# [Assignment]
Lines below starting with the line with "The brown button" and going on through the line with "The second view gained the gray" must be output exactly; the rest of the records must be left out.

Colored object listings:
——————

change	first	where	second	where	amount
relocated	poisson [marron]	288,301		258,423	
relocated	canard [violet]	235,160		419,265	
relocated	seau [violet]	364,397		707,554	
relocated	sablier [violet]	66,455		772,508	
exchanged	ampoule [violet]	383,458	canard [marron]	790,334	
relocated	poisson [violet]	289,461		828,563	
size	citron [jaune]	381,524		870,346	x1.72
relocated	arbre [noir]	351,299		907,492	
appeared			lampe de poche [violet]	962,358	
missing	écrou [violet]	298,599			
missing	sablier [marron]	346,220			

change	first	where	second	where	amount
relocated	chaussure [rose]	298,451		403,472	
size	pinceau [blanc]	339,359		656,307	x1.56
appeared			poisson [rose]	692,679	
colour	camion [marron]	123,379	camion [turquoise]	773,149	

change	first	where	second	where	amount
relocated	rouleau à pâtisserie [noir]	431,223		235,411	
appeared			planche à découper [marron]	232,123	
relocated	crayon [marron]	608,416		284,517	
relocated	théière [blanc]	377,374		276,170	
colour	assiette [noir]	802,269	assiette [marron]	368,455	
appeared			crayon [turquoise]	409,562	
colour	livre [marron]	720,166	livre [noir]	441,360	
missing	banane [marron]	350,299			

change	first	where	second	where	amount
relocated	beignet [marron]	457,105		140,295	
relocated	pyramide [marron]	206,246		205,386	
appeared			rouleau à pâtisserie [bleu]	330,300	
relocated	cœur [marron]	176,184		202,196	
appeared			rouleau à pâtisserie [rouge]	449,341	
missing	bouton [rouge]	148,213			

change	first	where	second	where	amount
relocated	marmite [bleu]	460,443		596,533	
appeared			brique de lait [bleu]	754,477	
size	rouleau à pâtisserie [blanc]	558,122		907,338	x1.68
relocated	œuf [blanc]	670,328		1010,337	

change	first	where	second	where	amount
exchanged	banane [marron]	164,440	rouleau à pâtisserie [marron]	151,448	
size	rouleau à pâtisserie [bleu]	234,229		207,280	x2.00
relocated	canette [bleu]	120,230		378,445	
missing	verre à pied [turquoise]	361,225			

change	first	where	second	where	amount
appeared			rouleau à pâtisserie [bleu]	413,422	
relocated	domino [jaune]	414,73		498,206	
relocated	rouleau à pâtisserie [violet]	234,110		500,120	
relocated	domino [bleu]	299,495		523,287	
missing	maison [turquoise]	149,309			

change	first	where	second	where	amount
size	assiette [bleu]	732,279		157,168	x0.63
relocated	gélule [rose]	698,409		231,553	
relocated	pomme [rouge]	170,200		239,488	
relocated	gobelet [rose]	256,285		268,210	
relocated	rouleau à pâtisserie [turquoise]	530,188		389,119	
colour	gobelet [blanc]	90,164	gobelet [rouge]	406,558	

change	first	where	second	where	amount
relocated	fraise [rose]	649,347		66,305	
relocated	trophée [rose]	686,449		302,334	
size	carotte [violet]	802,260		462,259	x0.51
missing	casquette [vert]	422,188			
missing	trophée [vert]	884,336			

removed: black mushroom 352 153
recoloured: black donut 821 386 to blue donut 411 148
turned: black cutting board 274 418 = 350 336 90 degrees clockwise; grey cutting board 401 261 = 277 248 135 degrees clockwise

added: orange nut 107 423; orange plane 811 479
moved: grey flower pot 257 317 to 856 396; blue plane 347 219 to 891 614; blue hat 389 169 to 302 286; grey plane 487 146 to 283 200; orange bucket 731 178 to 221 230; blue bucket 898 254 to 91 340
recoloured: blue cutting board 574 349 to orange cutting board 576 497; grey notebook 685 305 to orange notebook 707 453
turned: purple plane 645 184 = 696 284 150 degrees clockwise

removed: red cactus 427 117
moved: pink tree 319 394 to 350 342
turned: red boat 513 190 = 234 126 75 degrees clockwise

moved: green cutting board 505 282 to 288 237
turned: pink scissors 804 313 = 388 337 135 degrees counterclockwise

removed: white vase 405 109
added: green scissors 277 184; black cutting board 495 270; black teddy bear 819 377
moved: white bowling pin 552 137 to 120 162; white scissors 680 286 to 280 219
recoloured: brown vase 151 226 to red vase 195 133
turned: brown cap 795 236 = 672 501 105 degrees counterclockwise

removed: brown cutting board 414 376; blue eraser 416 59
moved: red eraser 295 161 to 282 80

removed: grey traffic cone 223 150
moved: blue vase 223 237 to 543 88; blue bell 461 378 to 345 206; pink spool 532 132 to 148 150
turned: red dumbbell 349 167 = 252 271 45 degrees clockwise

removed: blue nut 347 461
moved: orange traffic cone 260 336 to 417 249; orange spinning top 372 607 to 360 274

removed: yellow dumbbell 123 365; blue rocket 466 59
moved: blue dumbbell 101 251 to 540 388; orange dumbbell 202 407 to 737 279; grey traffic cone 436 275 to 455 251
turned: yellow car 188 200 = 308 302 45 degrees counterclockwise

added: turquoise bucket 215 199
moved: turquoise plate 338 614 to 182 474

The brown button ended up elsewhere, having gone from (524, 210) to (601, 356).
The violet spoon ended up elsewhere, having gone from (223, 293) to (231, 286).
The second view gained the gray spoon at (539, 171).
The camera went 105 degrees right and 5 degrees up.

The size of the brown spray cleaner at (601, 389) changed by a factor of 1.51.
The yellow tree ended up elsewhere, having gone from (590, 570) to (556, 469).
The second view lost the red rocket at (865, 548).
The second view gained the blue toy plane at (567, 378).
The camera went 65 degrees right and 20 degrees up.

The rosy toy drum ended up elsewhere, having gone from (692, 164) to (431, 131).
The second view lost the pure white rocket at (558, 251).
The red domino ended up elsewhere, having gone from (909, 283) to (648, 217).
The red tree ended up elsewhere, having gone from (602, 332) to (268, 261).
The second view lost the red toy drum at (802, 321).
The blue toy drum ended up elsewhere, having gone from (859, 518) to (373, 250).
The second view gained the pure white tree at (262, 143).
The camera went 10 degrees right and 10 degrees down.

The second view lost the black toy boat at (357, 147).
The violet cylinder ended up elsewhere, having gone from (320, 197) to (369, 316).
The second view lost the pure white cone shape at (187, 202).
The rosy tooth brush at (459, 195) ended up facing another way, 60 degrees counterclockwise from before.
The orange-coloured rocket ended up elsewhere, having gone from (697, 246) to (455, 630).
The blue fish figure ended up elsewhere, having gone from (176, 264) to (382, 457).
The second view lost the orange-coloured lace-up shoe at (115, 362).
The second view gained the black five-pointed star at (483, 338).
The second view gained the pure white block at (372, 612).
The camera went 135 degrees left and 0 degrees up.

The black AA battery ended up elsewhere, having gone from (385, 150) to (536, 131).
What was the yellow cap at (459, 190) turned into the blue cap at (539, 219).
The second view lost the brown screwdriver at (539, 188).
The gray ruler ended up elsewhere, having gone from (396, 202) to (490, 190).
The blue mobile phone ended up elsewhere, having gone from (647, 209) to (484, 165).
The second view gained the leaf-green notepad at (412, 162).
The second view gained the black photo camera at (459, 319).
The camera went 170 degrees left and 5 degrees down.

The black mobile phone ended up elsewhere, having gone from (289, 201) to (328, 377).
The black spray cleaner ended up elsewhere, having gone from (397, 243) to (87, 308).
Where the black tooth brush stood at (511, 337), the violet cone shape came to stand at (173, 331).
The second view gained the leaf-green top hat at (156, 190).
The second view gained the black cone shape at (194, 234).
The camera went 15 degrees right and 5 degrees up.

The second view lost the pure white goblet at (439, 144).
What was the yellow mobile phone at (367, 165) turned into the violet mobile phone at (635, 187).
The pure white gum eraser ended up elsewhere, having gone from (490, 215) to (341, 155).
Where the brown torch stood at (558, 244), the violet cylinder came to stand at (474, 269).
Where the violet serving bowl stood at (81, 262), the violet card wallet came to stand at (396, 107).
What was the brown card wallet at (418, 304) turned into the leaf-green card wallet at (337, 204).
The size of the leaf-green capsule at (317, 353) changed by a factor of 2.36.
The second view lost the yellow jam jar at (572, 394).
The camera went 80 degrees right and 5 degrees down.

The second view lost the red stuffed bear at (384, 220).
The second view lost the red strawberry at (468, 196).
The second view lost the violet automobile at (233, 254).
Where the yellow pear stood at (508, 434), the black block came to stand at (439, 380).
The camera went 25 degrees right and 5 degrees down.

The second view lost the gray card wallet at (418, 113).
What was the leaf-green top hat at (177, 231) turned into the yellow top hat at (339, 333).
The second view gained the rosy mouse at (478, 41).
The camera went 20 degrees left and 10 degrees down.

——————

# [Answer to this problem]
The brown button ended up elsewhere, having gone from (524, 210) to (601, 356).
The violet spoon ended up elsewhere, having gone from (223, 293) to (231, 286).
The second view gained the gray spoon at (539, 171).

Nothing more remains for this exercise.